** Opening TASK INPUT block **

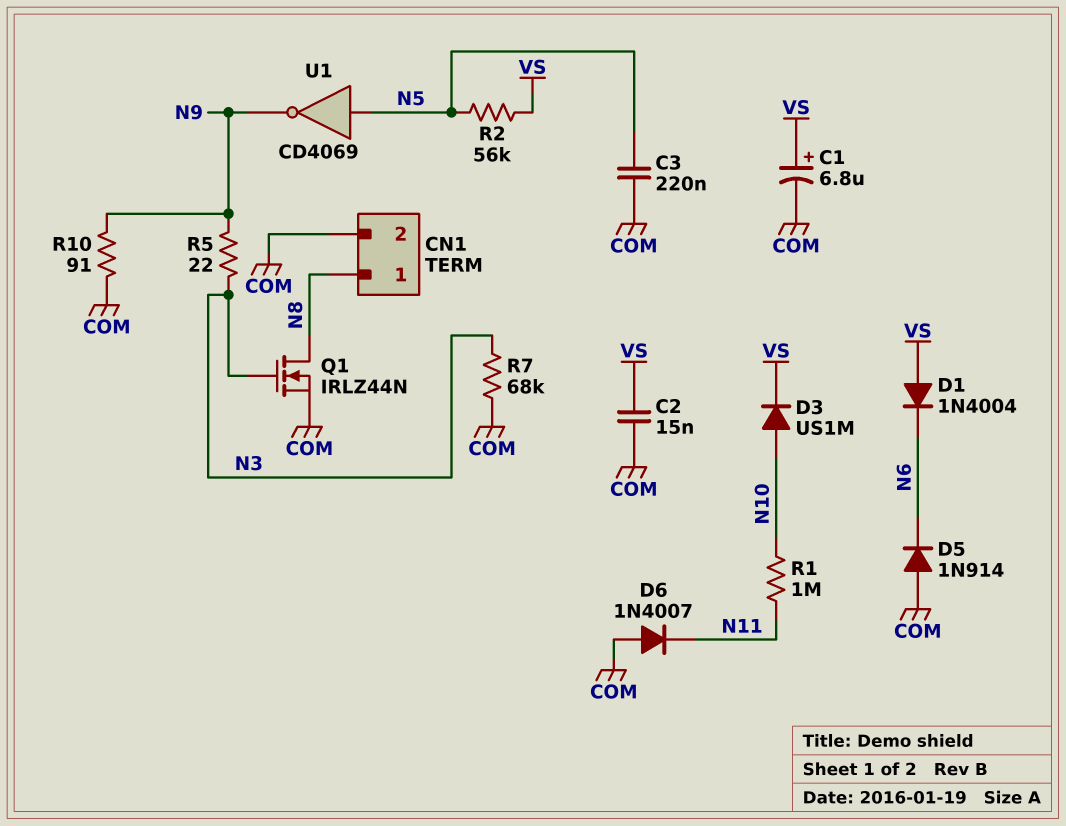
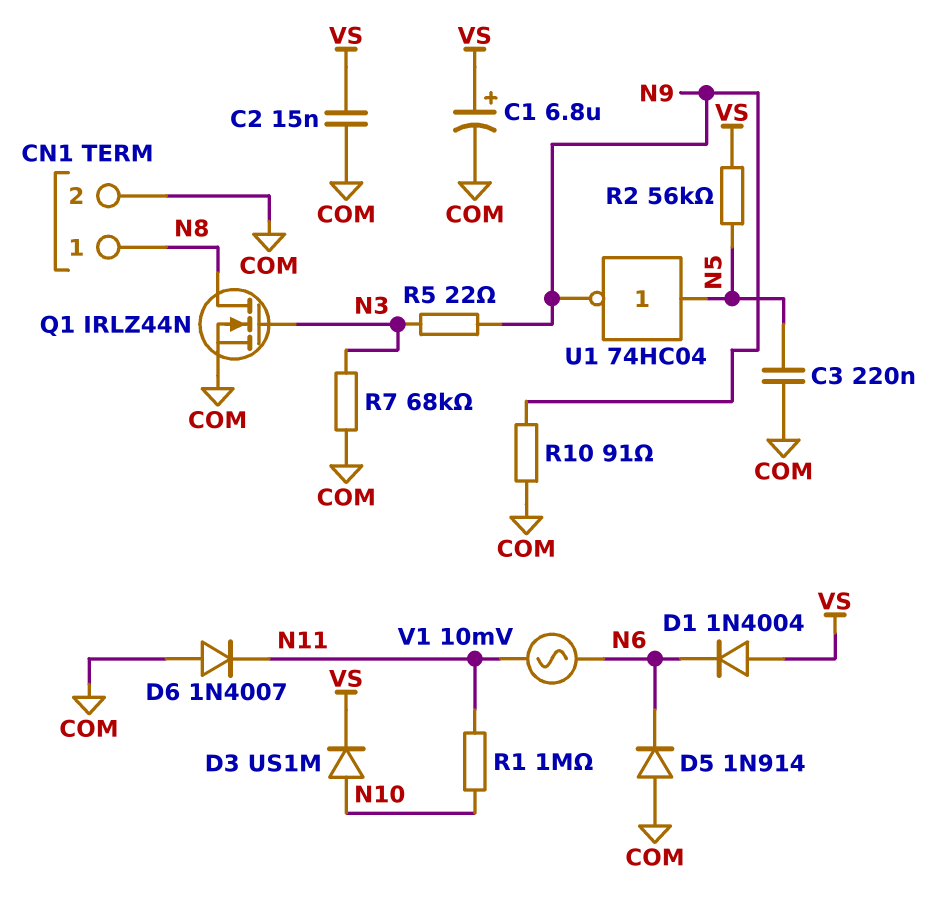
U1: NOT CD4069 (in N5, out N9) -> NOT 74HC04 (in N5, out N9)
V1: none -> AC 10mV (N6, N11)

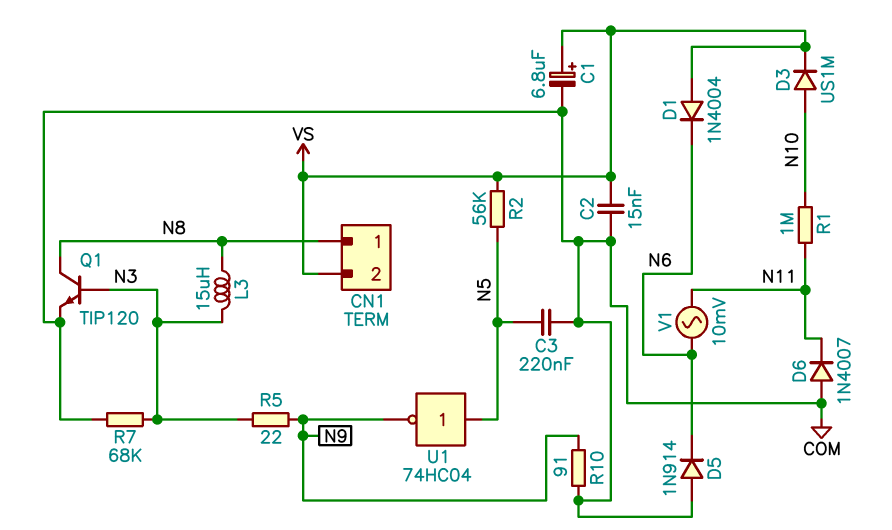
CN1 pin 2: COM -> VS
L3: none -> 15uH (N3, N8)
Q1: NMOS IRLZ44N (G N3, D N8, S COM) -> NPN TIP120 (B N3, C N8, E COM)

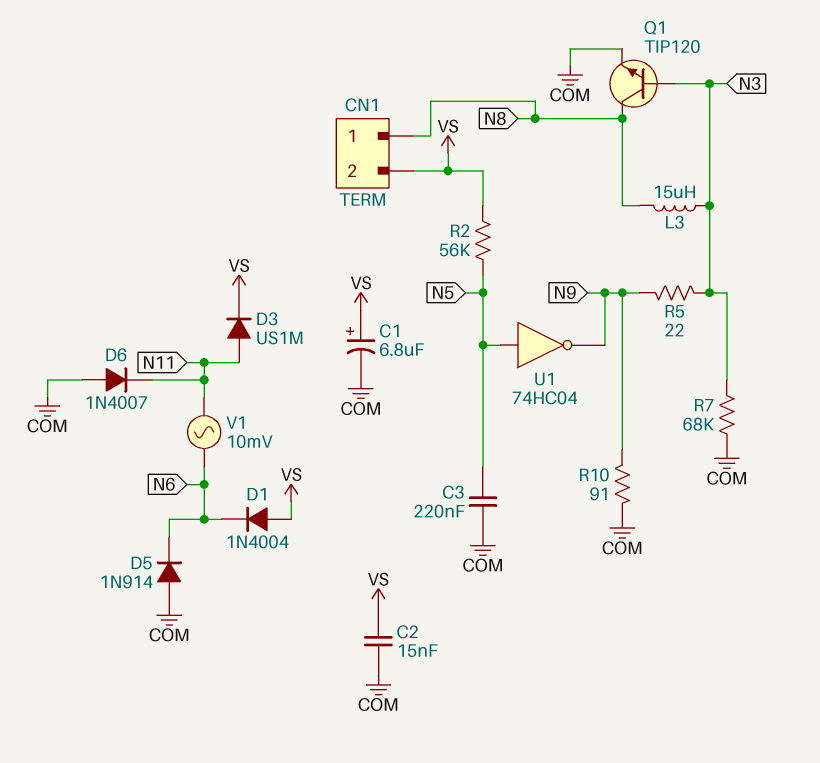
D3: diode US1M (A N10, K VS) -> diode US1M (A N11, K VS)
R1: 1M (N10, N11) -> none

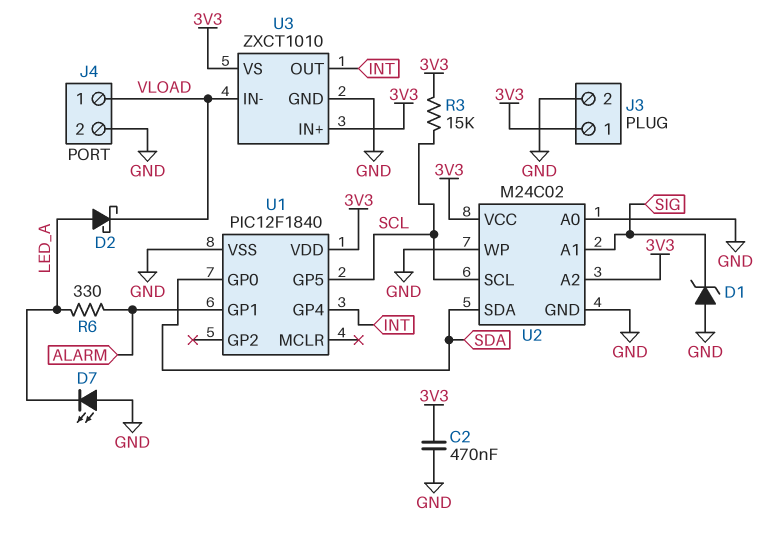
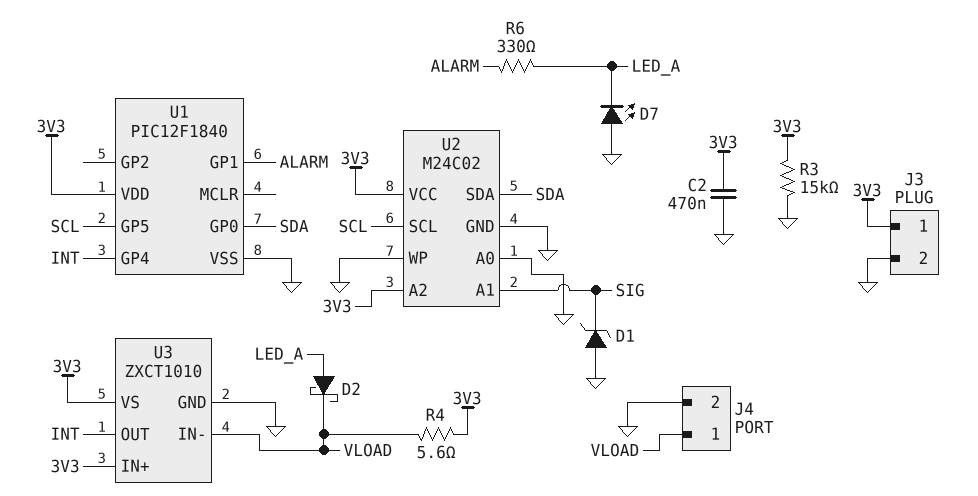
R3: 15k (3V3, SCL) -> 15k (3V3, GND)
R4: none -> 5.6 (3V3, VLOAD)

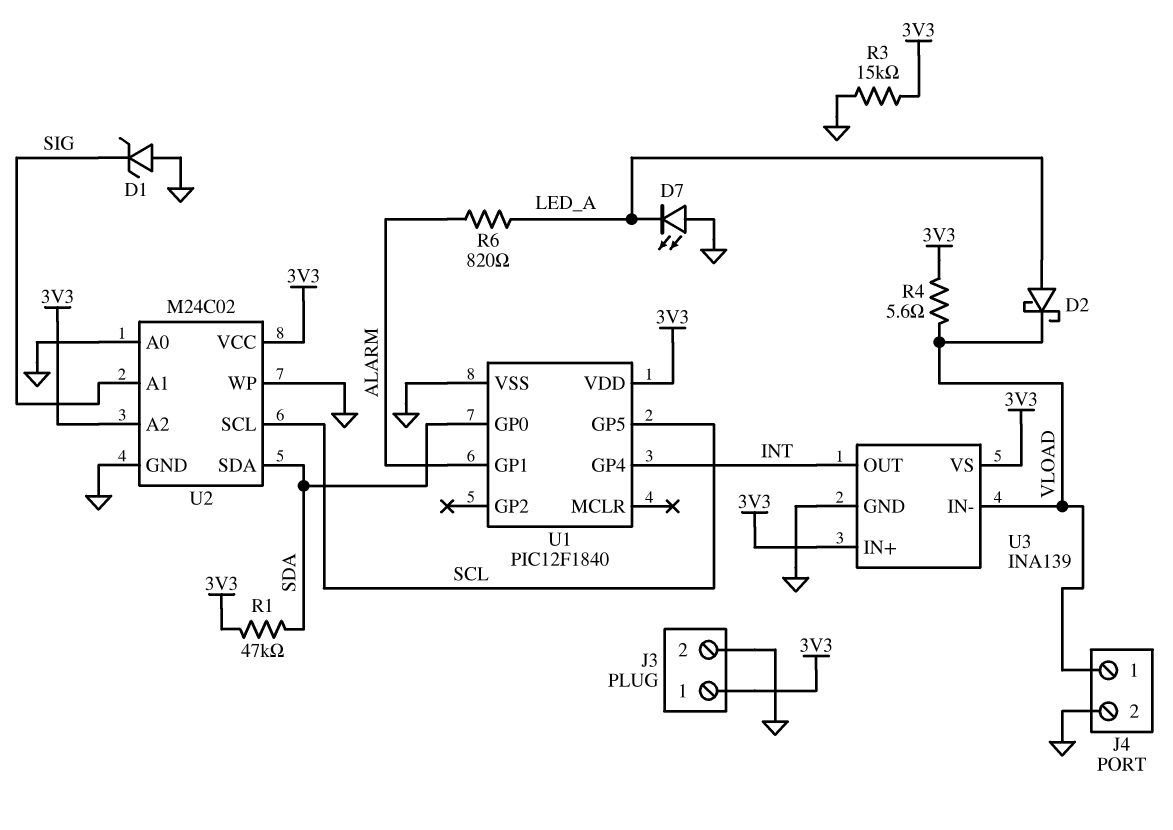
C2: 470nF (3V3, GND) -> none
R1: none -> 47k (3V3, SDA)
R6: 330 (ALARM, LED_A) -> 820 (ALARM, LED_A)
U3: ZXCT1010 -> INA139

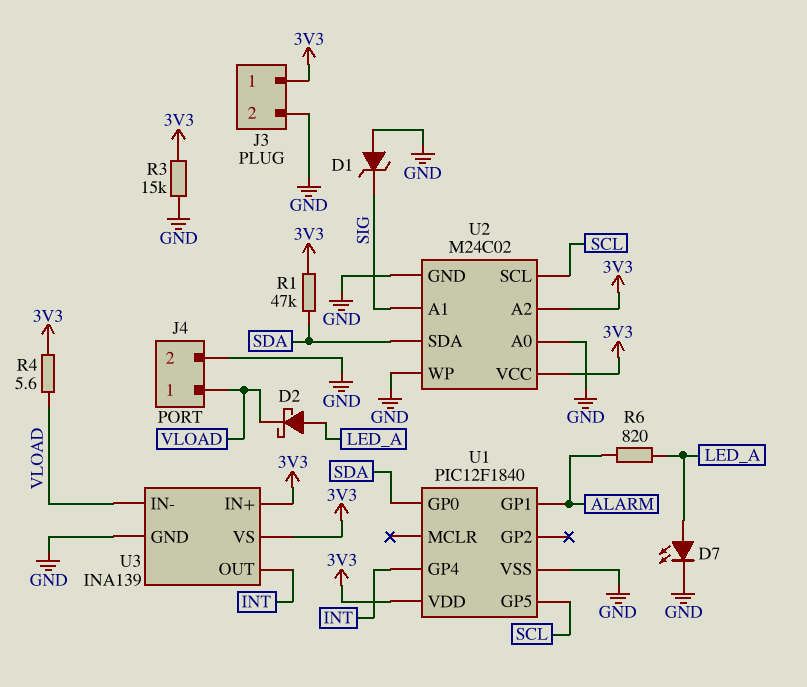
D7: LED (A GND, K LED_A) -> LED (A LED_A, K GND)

** Closing TASK INPUT block **

EXERCISE -
Would you give again, exactly as written, the lines from the one containing "R6: 330 (ALARM, LED_A) -> 820 (ALARM, LED_A)" through the end of the records, with no pictures and no other lines?

OUTPUT OF THE EXERCISE -
R6: 330 (ALARM, LED_A) -> 820 (ALARM, LED_A)
U3: ZXCT1010 -> INA139

D7: LED (A GND, K LED_A) -> LED (A LED_A, K GND)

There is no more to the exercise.